-- Material supplied --
▬▬▬▬▬▬▬▬▬▬

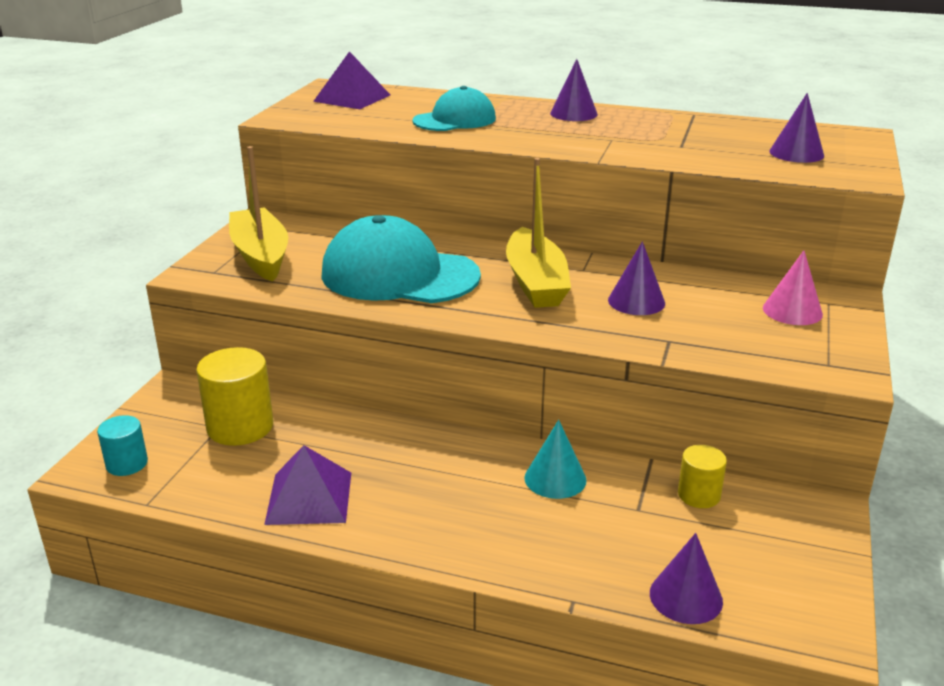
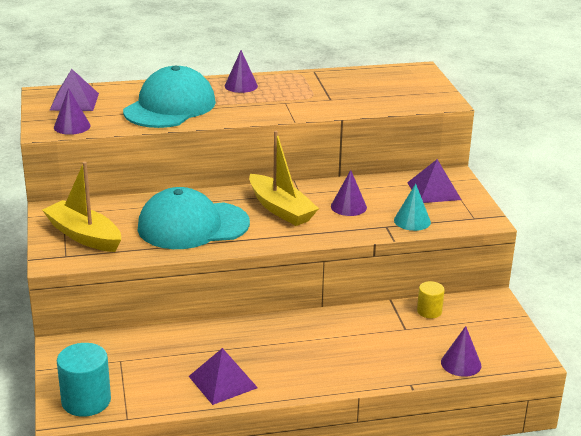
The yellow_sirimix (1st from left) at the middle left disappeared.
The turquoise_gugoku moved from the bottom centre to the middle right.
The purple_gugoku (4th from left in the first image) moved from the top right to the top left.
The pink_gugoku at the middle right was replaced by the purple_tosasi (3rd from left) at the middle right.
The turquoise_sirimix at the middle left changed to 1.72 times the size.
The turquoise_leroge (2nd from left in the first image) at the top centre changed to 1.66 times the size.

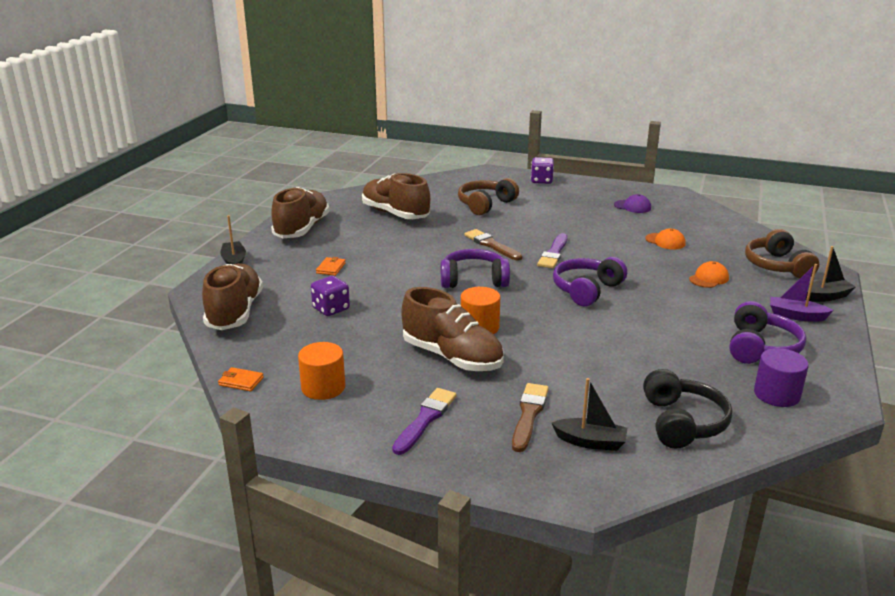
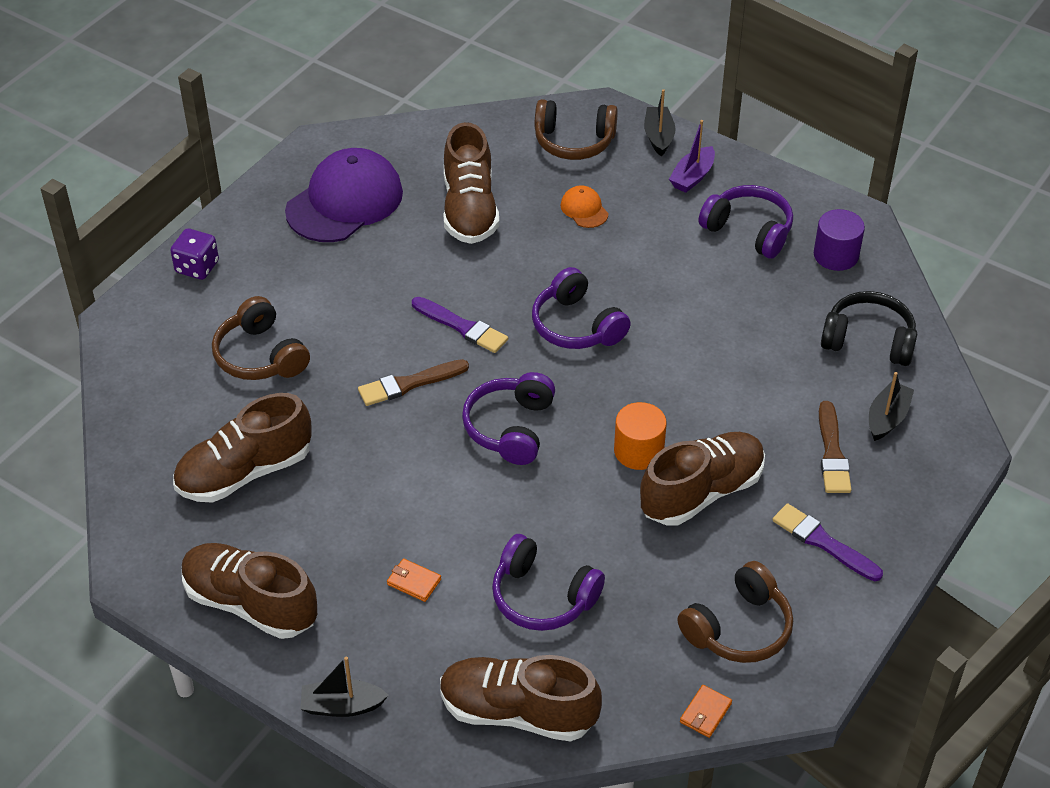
The orange_sirimix (1st from left) at the centre was replaced by the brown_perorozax (3rd from left) at the bottom right.
The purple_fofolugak (1st from left) at the centre was replaced by the purple_perorozax (2nd from left) at the bottom centre.
The orange_leroge (1st from left) at the middle right was replaced by the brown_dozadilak (3rd from left) at the top centre.
The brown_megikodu (2nd from left) at the bottom centre turned 120 degrees counterclockwise.
The purple_leroge at the middle right changed to 2.30 times the size.

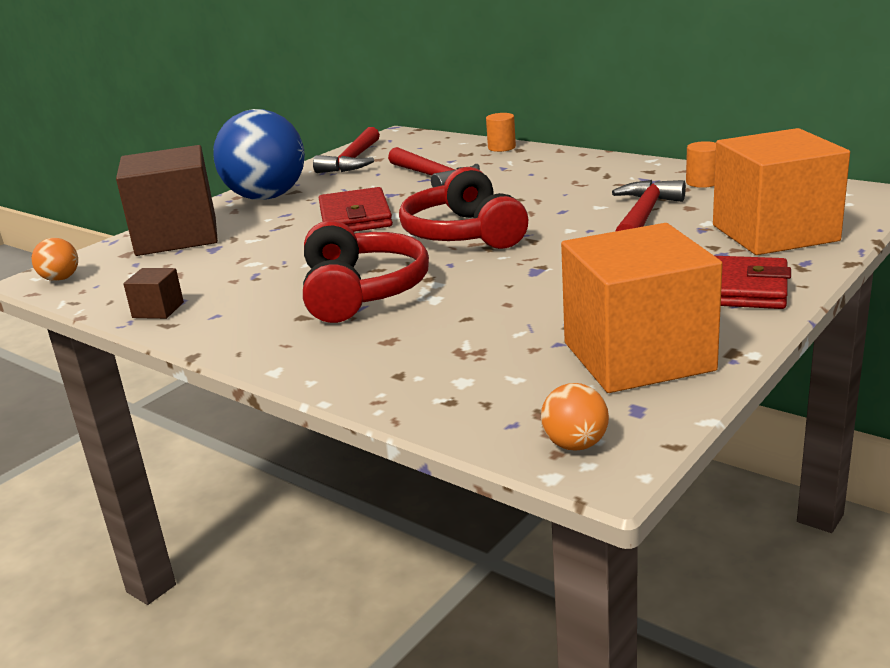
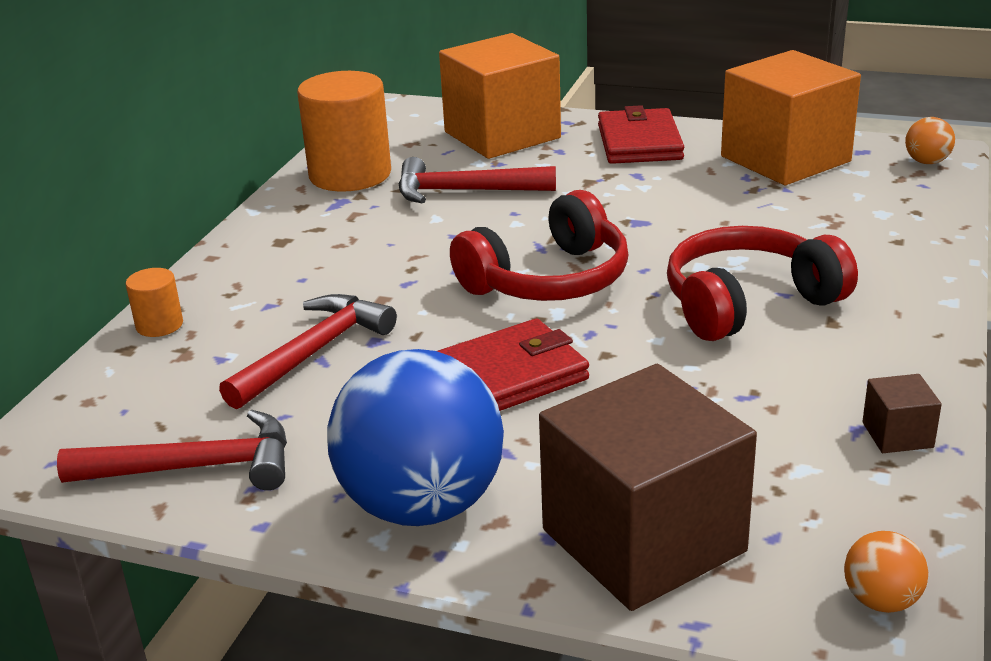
The orange_sirimix (2nd from left) at the top right changed to 2.17 times the size.

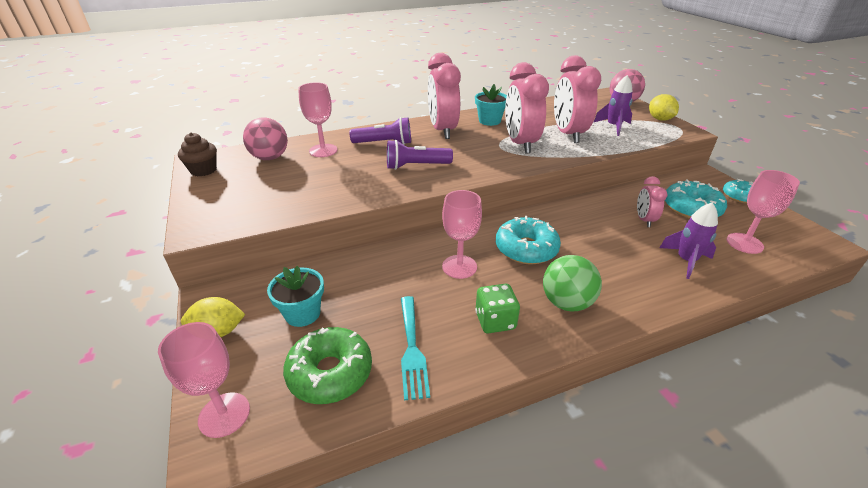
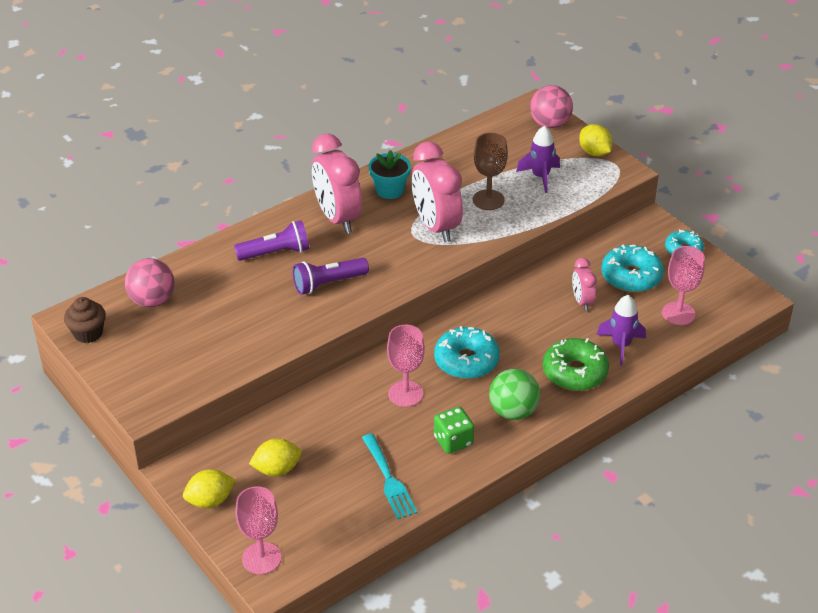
The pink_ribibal (2nd from left) at the top centre disappeared.
The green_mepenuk moved from the bottom centre to the middle right.
The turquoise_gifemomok (1st from left) at the centre was replaced by the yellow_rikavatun (2nd from left) at the bottom centre.
The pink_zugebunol (3rd from left) at the top centre was replaced by the brown_ribibal at the top centre.

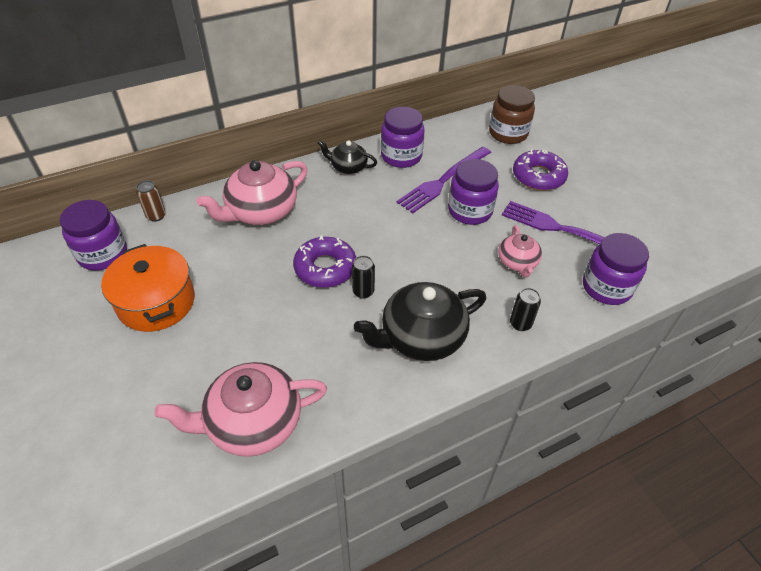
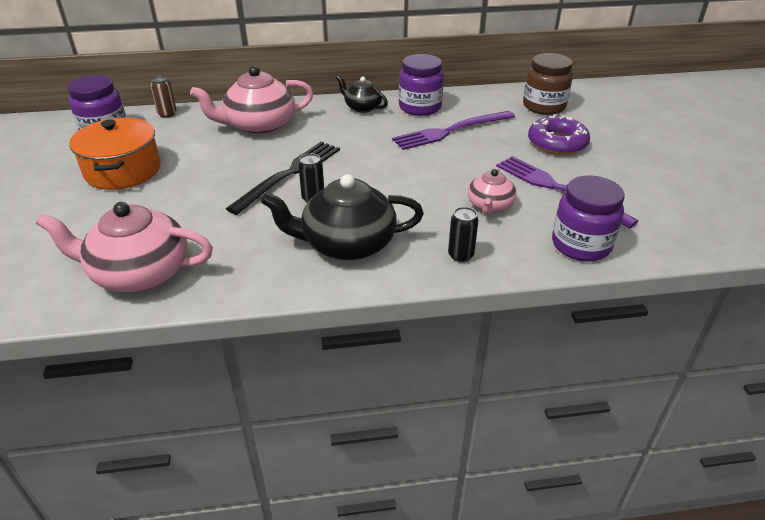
The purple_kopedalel (3rd from left) at the centre disappeared.
The purple_mepenuk (1st from left) at the centre was replaced by the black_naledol at the centre.

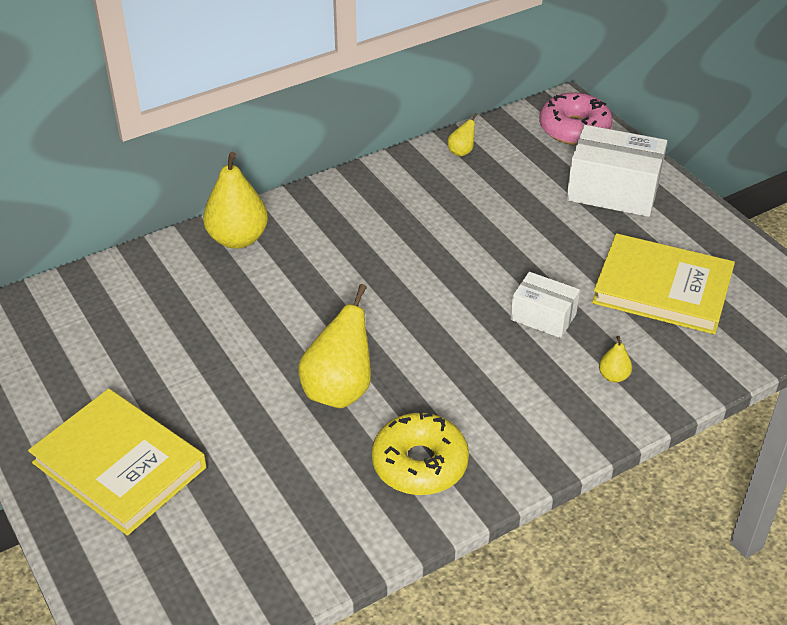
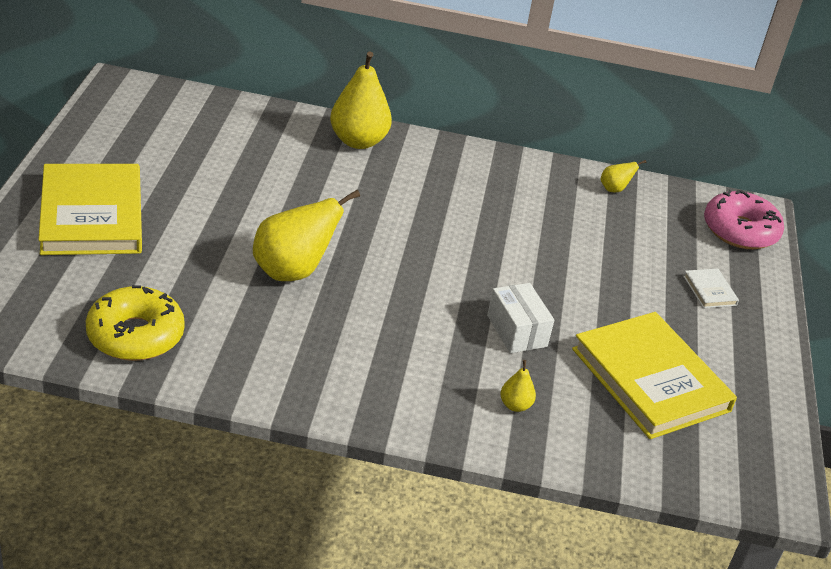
The yellow_mepenuk moved from the bottom centre to the middle left.
The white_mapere (2nd from left) at the top right was replaced by the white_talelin at the middle right.

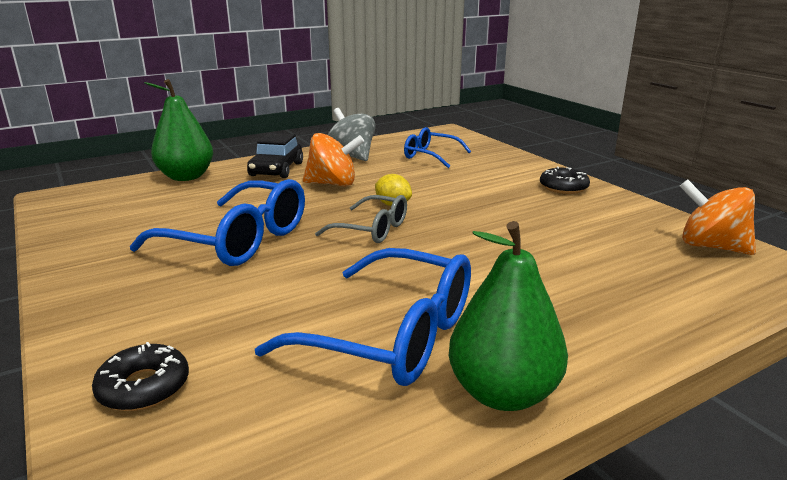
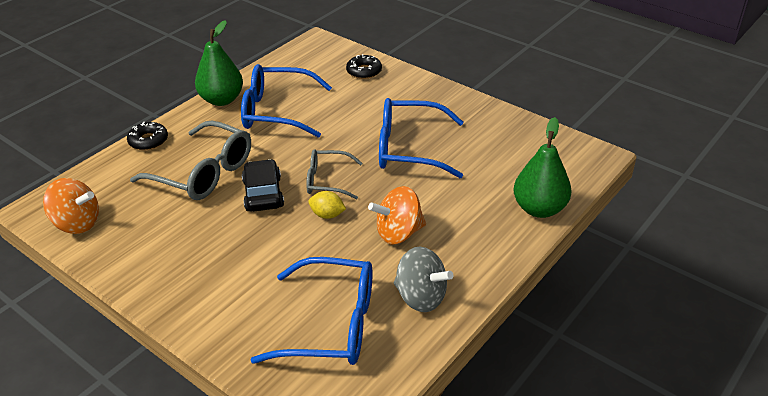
The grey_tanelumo (1st from left) at the middle left appeared.
The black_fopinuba moved from the top centre to the centre.
The black_mepenuk (2nd from left in the first image) moved from the middle right to the middle left.
The blue_tanelumo (3rd from left in the first image) at the top centre changed to 1.70 times the size.

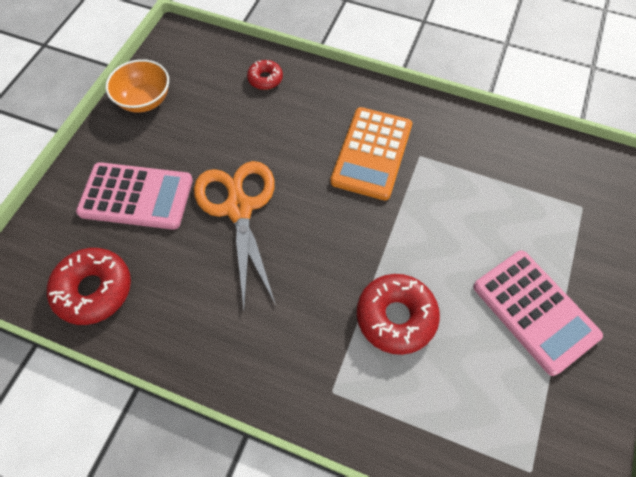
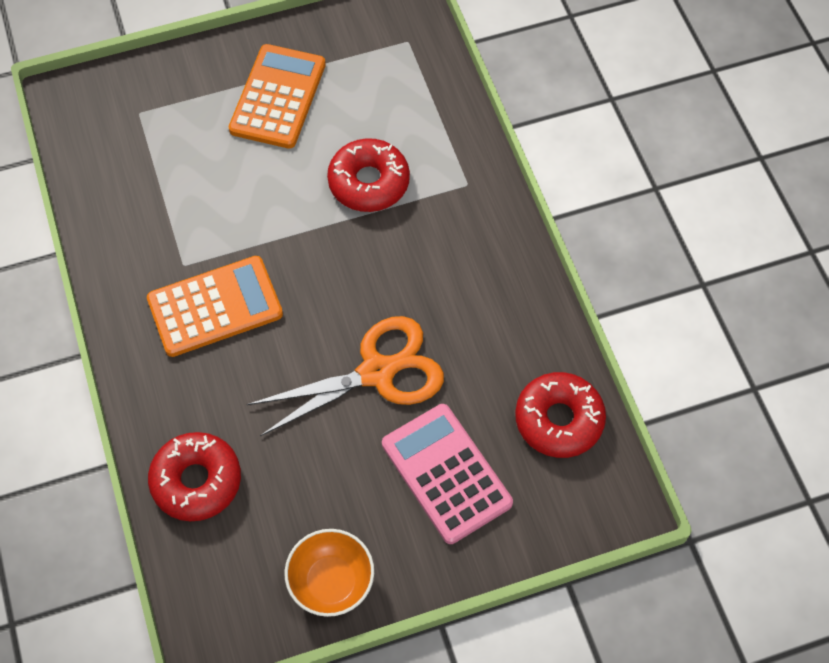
The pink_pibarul (2nd from left) at the middle right became the orange_pibarul (2nd from left) at the top centre.
The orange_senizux at the centre turned 150 degrees counterclockwise.
The red_mepenuk (2nd from left in the first image) at the top centre changed to 1.80 times the size.

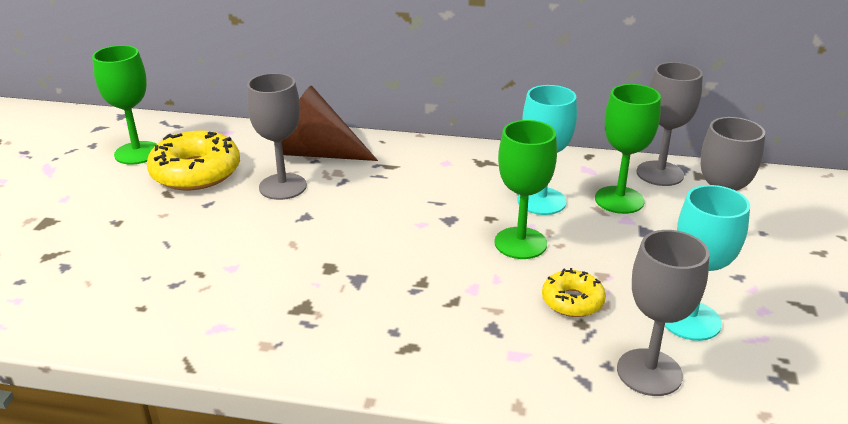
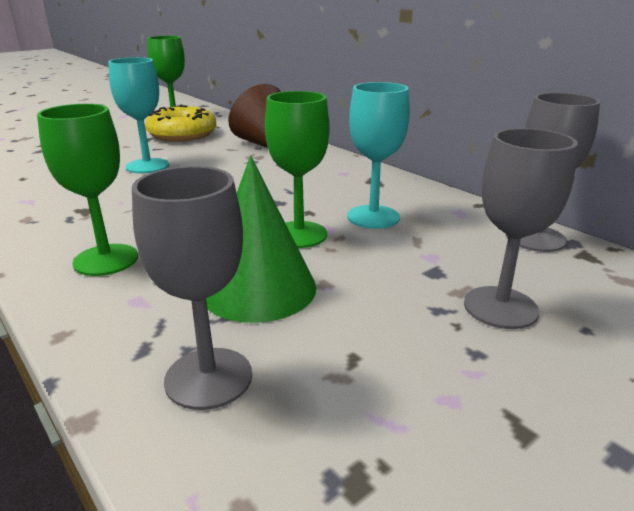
The grey_ribibal (1st from left) at the top left disappeared.
The green_ribibal (3rd from left in the first image) moved from the middle right to the middle left.
The turquoise_ribibal (2nd from left in the first image) moved from the middle right to the top left.
The yellow_mepenuk (2nd from left) at the bottom right was replaced by the green_gugoku at the centre.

▬▬▬▬▬▬▬▬▬▬

-- Assignment --
Exactly as written, reproduce the lines from the beginning of the material through the line with "The turquoise_sirimix at", and skip any picture.

-- Answer to this problem --
The yellow_sirimix (1st from left) at the middle left disappeared.
The turquoise_gugoku moved from the bottom centre to the middle right.
The purple_gugoku (4th from left in the first image) moved from the top right to the top left.
The pink_gugoku at the middle right was replaced by the purple_tosasi (3rd from left) at the middle right.
The turquoise_sirimix at the middle left changed to 1.72 times the size.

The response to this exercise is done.